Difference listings
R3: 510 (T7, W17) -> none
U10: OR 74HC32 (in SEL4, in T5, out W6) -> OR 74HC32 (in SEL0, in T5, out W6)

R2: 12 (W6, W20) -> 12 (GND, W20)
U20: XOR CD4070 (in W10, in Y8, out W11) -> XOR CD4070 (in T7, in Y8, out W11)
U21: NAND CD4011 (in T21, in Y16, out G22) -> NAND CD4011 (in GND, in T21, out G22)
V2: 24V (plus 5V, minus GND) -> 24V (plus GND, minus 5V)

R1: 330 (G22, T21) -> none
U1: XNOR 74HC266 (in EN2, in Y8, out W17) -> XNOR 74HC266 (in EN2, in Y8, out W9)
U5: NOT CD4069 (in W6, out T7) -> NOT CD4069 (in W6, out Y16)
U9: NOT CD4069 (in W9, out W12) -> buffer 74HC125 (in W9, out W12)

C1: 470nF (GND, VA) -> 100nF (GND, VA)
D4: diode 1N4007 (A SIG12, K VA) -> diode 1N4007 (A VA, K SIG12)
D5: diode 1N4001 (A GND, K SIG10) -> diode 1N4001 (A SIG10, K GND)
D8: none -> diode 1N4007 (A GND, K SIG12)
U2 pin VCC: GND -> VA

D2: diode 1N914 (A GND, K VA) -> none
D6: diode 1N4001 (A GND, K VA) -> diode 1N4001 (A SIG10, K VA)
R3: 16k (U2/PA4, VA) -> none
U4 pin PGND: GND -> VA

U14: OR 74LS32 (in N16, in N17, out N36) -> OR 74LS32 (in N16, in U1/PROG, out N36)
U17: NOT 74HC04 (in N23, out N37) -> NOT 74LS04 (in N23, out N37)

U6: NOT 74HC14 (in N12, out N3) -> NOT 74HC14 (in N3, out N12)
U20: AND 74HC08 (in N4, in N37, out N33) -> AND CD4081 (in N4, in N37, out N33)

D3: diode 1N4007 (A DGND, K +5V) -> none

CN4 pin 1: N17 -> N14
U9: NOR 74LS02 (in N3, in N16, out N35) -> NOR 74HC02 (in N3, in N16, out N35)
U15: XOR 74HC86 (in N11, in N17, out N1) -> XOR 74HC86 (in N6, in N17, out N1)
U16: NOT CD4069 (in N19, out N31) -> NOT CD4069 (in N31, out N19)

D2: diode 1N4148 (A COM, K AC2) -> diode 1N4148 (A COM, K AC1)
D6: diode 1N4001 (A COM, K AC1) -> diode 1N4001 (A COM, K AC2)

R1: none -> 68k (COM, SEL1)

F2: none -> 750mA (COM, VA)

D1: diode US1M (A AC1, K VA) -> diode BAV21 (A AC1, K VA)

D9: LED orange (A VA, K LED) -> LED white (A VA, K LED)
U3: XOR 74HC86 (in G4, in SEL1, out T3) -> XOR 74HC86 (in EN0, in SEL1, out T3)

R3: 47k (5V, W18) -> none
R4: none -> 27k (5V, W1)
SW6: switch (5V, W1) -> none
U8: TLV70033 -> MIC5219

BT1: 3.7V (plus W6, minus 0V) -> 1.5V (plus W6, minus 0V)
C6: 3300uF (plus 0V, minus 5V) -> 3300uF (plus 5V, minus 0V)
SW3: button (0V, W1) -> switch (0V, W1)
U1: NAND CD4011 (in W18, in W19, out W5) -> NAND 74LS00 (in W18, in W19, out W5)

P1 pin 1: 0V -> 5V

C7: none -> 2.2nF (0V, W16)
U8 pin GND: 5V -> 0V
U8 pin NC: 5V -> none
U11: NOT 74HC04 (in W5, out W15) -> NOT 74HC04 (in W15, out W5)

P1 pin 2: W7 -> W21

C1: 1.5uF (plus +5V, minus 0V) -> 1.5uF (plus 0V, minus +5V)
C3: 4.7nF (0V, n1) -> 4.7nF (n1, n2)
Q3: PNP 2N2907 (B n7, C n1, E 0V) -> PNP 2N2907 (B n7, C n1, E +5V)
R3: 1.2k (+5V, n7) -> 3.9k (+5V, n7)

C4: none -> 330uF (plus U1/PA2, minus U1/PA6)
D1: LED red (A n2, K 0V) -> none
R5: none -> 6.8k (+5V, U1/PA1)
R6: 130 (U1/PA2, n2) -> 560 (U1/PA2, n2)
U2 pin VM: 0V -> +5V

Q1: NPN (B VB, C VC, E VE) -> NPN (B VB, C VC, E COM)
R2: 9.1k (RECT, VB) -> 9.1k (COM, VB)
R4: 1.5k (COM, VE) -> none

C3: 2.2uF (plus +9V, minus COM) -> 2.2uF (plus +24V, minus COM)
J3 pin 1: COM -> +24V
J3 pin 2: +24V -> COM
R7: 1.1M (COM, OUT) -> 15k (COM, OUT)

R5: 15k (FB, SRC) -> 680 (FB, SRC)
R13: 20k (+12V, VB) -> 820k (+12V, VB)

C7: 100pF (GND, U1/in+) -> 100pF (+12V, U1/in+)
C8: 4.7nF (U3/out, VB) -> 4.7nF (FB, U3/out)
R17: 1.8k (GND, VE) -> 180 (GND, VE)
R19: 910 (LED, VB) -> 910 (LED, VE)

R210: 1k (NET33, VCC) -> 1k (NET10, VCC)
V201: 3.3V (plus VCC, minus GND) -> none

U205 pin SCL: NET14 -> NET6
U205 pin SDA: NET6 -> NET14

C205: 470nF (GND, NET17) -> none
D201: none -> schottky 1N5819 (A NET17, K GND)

→ Exercise prompt: Repeat all the data, every line exactly.

→ Expected output:
R3: 510 (T7, W17) -> none
U10: OR 74HC32 (in SEL4, in T5, out W6) -> OR 74HC32 (in SEL0, in T5, out W6)

R2: 12 (W6, W20) -> 12 (GND, W20)
U20: XOR CD4070 (in W10, in Y8, out W11) -> XOR CD4070 (in T7, in Y8, out W11)
U21: NAND CD4011 (in T21, in Y16, out G22) -> NAND CD4011 (in GND, in T21, out G22)
V2: 24V (plus 5V, minus GND) -> 24V (plus GND, minus 5V)

R1: 330 (G22, T21) -> none
U1: XNOR 74HC266 (in EN2, in Y8, out W17) -> XNOR 74HC266 (in EN2, in Y8, out W9)
U5: NOT CD4069 (in W6, out T7) -> NOT CD4069 (in W6, out Y16)
U9: NOT CD4069 (in W9, out W12) -> buffer 74HC125 (in W9, out W12)

C1: 470nF (GND, VA) -> 100nF (GND, VA)
D4: diode 1N4007 (A SIG12, K VA) -> diode 1N4007 (A VA, K SIG12)
D5: diode 1N4001 (A GND, K SIG10) -> diode 1N4001 (A SIG10, K GND)
D8: none -> diode 1N4007 (A GND, K SIG12)
U2 pin VCC: GND -> VA

D2: diode 1N914 (A GND, K VA) -> none
D6: diode 1N4001 (A GND, K VA) -> diode 1N4001 (A SIG10, K VA)
R3: 16k (U2/PA4, VA) -> none
U4 pin PGND: GND -> VA

U14: OR 74LS32 (in N16, in N17, out N36) -> OR 74LS32 (in N16, in U1/PROG, out N36)
U17: NOT 74HC04 (in N23, out N37) -> NOT 74LS04 (in N23, out N37)

U6: NOT 74HC14 (in N12, out N3) -> NOT 74HC14 (in N3, out N12)
U20: AND 74HC08 (in N4, in N37, out N33) -> AND CD4081 (in N4, in N37, out N33)

D3: diode 1N4007 (A DGND, K +5V) -> none

CN4 pin 1: N17 -> N14
U9: NOR 74LS02 (in N3, in N16, out N35) -> NOR 74HC02 (in N3, in N16, out N35)
U15: XOR 74HC86 (in N11, in N17, out N1) -> XOR 74HC86 (in N6, in N17, out N1)
U16: NOT CD4069 (in N19, out N31) -> NOT CD4069 (in N31, out N19)

D2: diode 1N4148 (A COM, K AC2) -> diode 1N4148 (A COM, K AC1)
D6: diode 1N4001 (A COM, K AC1) -> diode 1N4001 (A COM, K AC2)

R1: none -> 68k (COM, SEL1)

F2: none -> 750mA (COM, VA)

D1: diode US1M (A AC1, K VA) -> diode BAV21 (A AC1, K VA)

D9: LED orange (A VA, K LED) -> LED white (A VA, K LED)
U3: XOR 74HC86 (in G4, in SEL1, out T3) -> XOR 74HC86 (in EN0, in SEL1, out T3)

R3: 47k (5V, W18) -> none
R4: none -> 27k (5V, W1)
SW6: switch (5V, W1) -> none
U8: TLV70033 -> MIC5219

BT1: 3.7V (plus W6, minus 0V) -> 1.5V (plus W6, minus 0V)
C6: 3300uF (plus 0V, minus 5V) -> 3300uF (plus 5V, minus 0V)
SW3: button (0V, W1) -> switch (0V, W1)
U1: NAND CD4011 (in W18, in W19, out W5) -> NAND 74LS00 (in W18, in W19, out W5)

P1 pin 1: 0V -> 5V

C7: none -> 2.2nF (0V, W16)
U8 pin GND: 5V -> 0V
U8 pin NC: 5V -> none
U11: NOT 74HC04 (in W5, out W15) -> NOT 74HC04 (in W15, out W5)

P1 pin 2: W7 -> W21

C1: 1.5uF (plus +5V, minus 0V) -> 1.5uF (plus 0V, minus +5V)
C3: 4.7nF (0V, n1) -> 4.7nF (n1, n2)
Q3: PNP 2N2907 (B n7, C n1, E 0V) -> PNP 2N2907 (B n7, C n1, E +5V)
R3: 1.2k (+5V, n7) -> 3.9k (+5V, n7)

C4: none -> 330uF (plus U1/PA2, minus U1/PA6)
D1: LED red (A n2, K 0V) -> none
R5: none -> 6.8k (+5V, U1/PA1)
R6: 130 (U1/PA2, n2) -> 560 (U1/PA2, n2)
U2 pin VM: 0V -> +5V

Q1: NPN (B VB, C VC, E VE) -> NPN (B VB, C VC, E COM)
R2: 9.1k (RECT, VB) -> 9.1k (COM, VB)
R4: 1.5k (COM, VE) -> none

C3: 2.2uF (plus +9V, minus COM) -> 2.2uF (plus +24V, minus COM)
J3 pin 1: COM -> +24V
J3 pin 2: +24V -> COM
R7: 1.1M (COM, OUT) -> 15k (COM, OUT)

R5: 15k (FB, SRC) -> 680 (FB, SRC)
R13: 20k (+12V, VB) -> 820k (+12V, VB)

C7: 100pF (GND, U1/in+) -> 100pF (+12V, U1/in+)
C8: 4.7nF (U3/out, VB) -> 4.7nF (FB, U3/out)
R17: 1.8k (GND, VE) -> 180 (GND, VE)
R19: 910 (LED, VB) -> 910 (LED, VE)

R210: 1k (NET33, VCC) -> 1k (NET10, VCC)
V201: 3.3V (plus VCC, minus GND) -> none

U205 pin SCL: NET14 -> NET6
U205 pin SDA: NET6 -> NET14

C205: 470nF (GND, NET17) -> none
D201: none -> schottky 1N5819 (A NET17, K GND)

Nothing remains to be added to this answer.